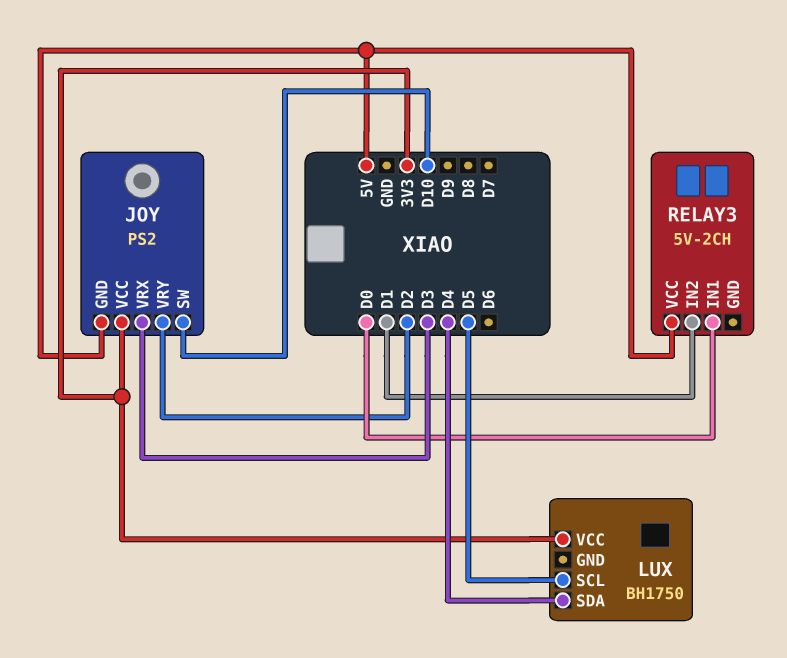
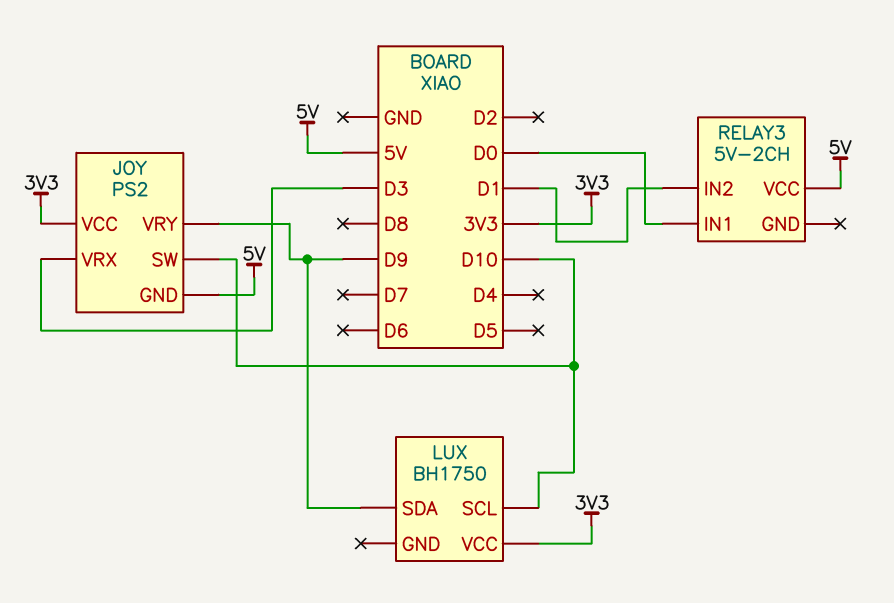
JOY pin VRY: D2 -> D9
LUX pin SCL: D5 -> D10
LUX pin SDA: D4 -> D9

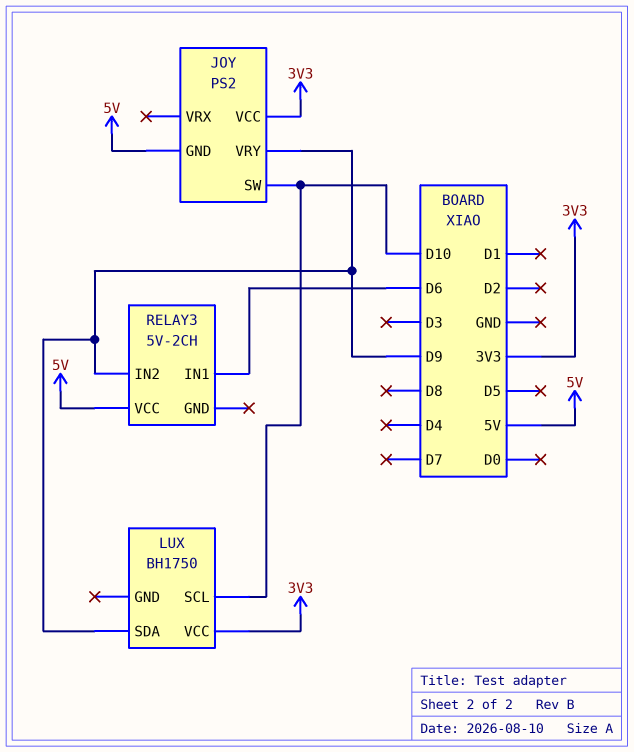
JOY pin VRX: D3 -> none
RELAY3 pin IN1: D0 -> D6
RELAY3 pin IN2: D1 -> D9

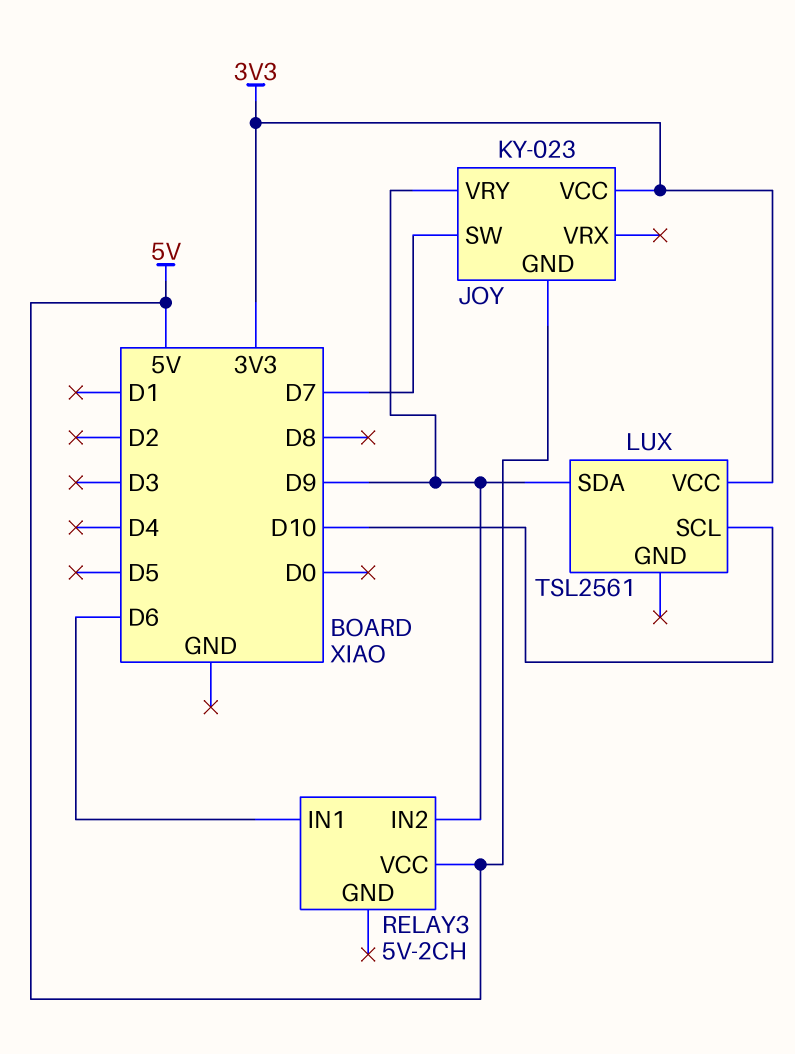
JOY: PS2 -> KY-023
JOY pin SW: D10 -> D7
LUX: BH1750 -> TSL2561

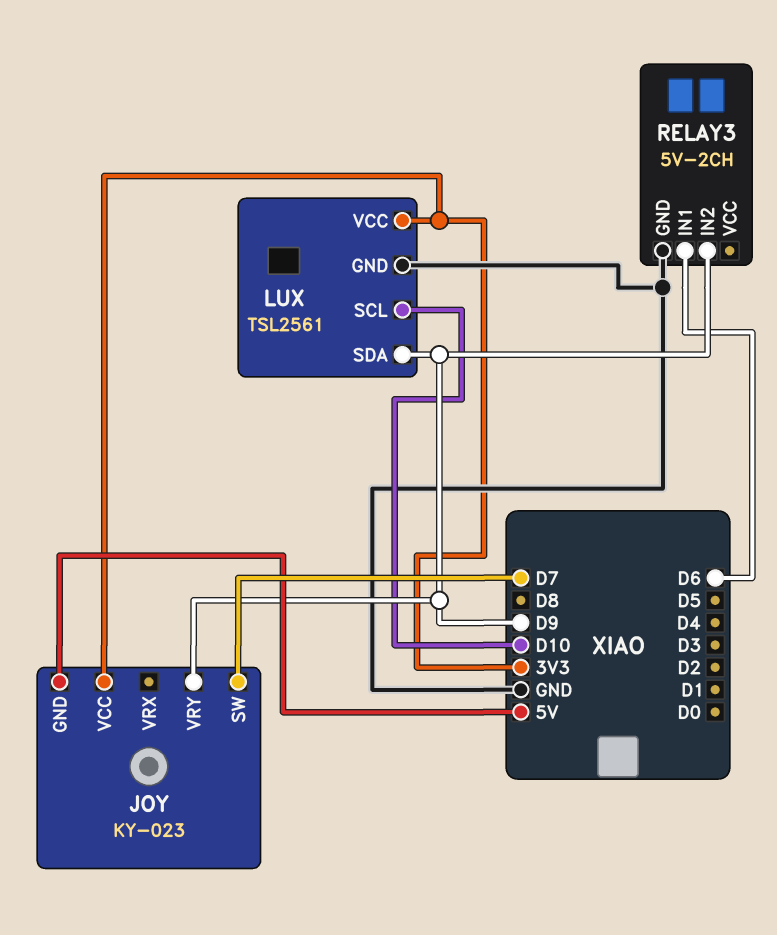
LUX pin GND: none -> GND
RELAY3 pin GND: none -> GND
RELAY3 pin VCC: 5V -> none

### Problem details
Copy out every line in the entries above that holds "none".

### Solution
JOY pin VRX: D3 -> none
LUX pin GND: none -> GND
RELAY3 pin GND: none -> GND
RELAY3 pin VCC: 5V -> none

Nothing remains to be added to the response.